What you have to do:
This task asks for the lines from the one with "BARO2 pin SDA: D0 -> D1" to the final line below, repeated exactly, with pictures omitted.
==== Dataset ====
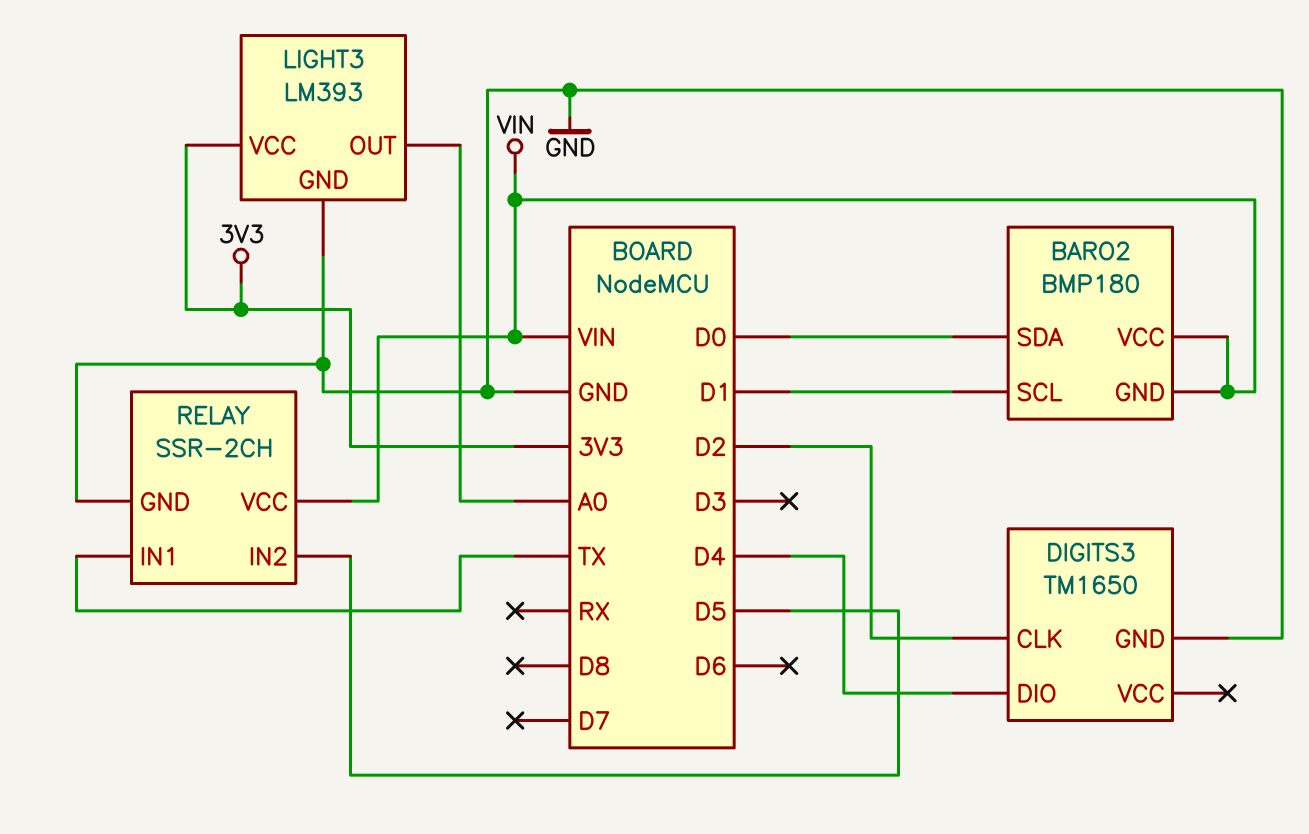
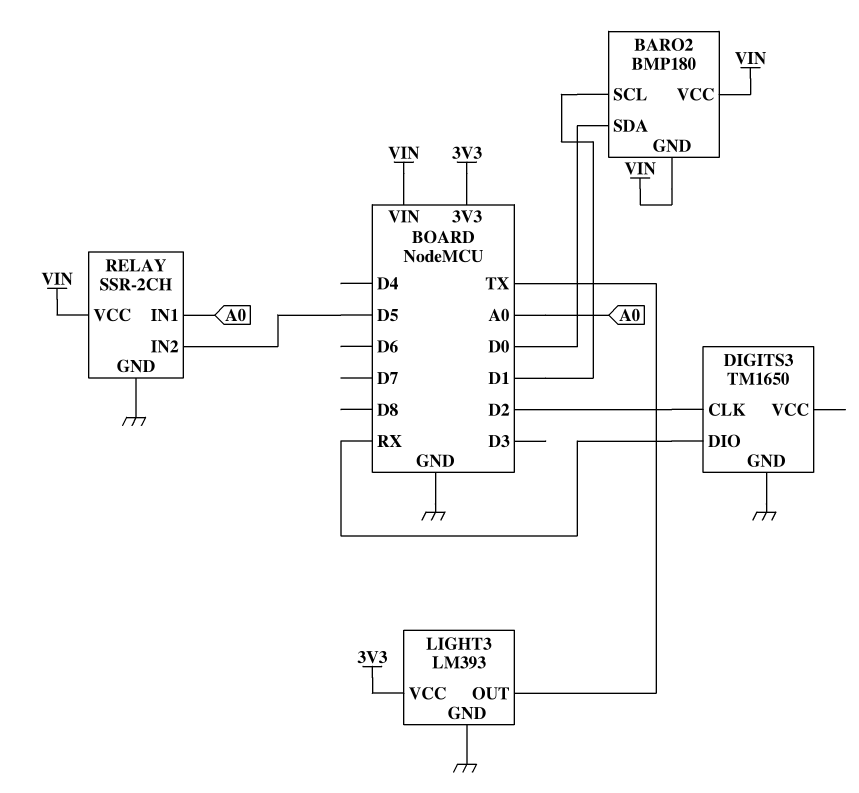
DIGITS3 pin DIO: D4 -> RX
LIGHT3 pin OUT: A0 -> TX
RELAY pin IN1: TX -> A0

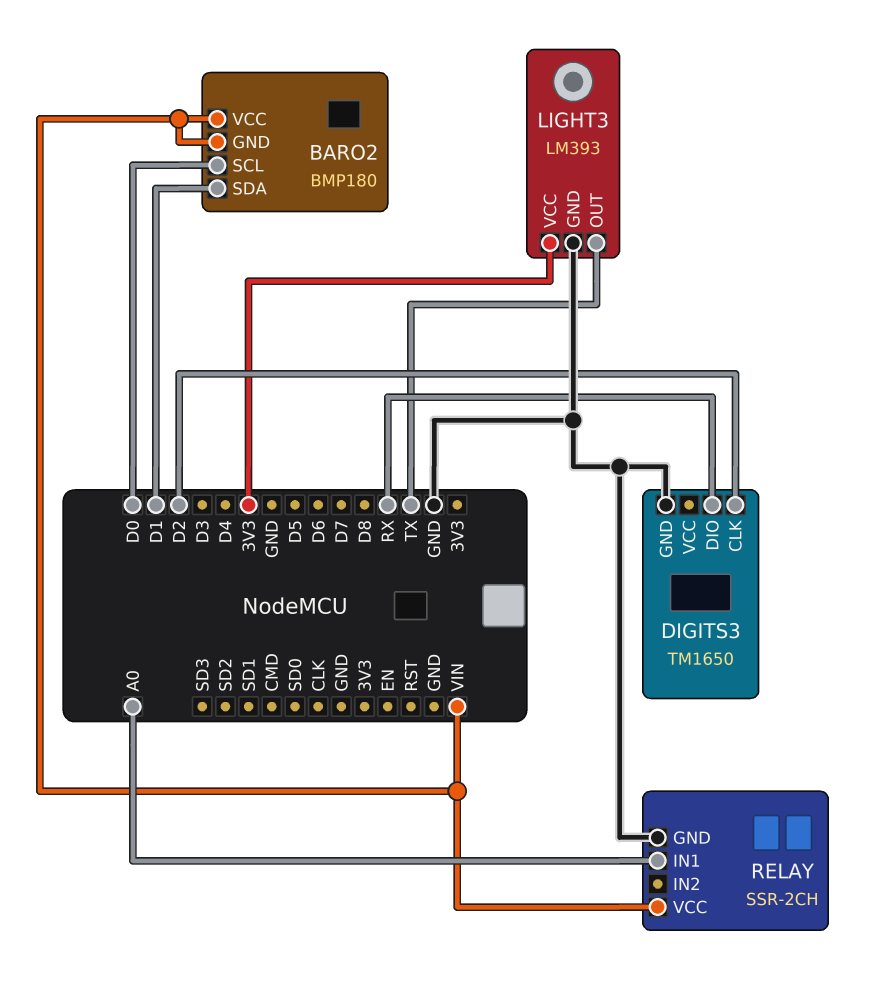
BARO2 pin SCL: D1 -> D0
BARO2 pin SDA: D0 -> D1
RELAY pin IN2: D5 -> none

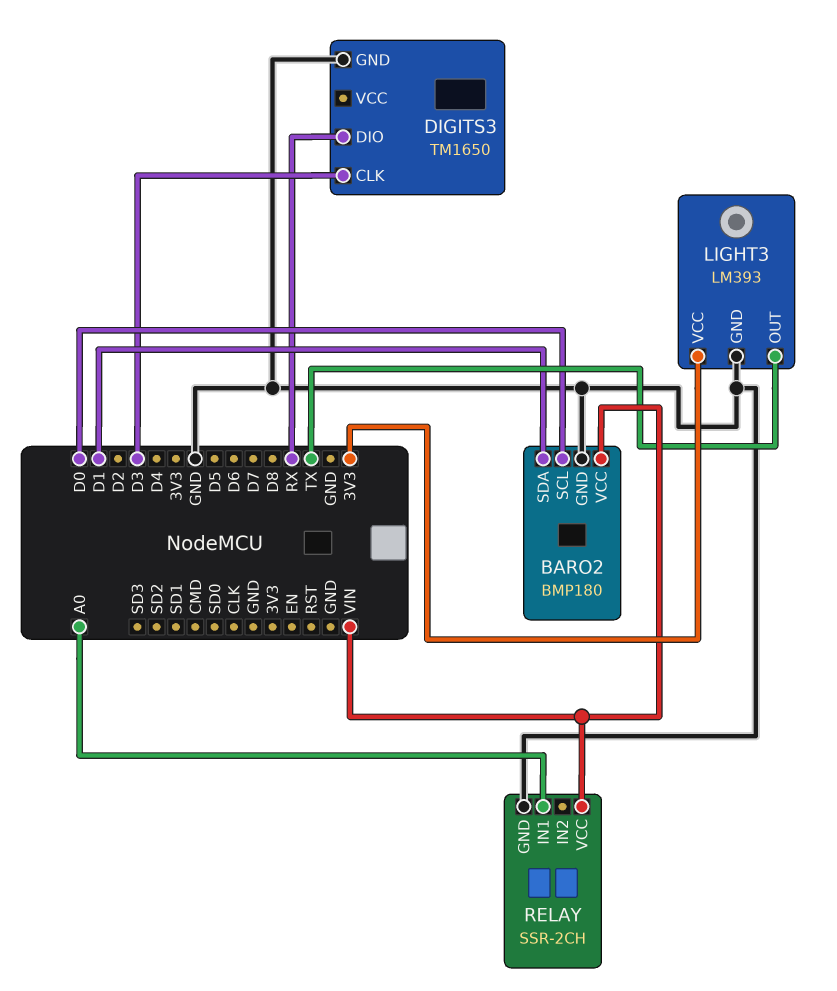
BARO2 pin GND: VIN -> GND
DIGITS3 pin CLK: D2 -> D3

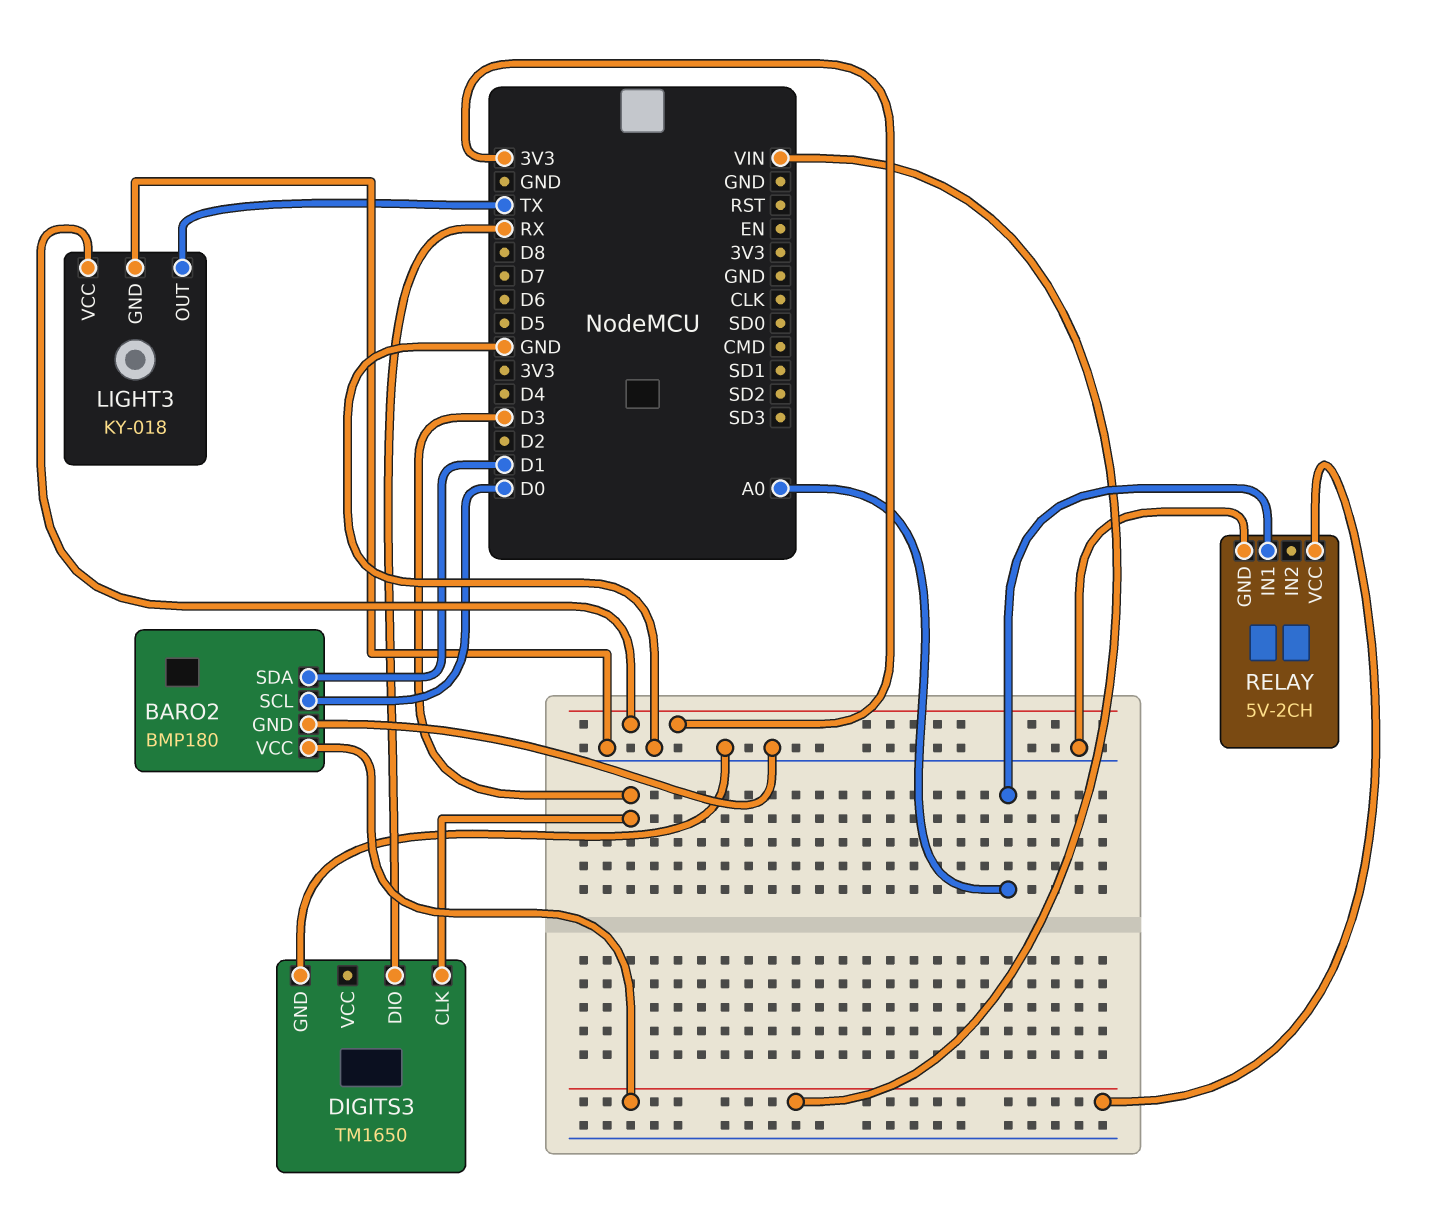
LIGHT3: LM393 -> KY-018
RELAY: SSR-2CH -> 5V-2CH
====
Solved exercise:
BARO2 pin SDA: D0 -> D1
RELAY pin IN2: D5 -> none

BARO2 pin GND: VIN -> GND
DIGITS3 pin CLK: D2 -> D3

LIGHT3: LM393 -> KY-018
RELAY: SSR-2CH -> 5V-2CH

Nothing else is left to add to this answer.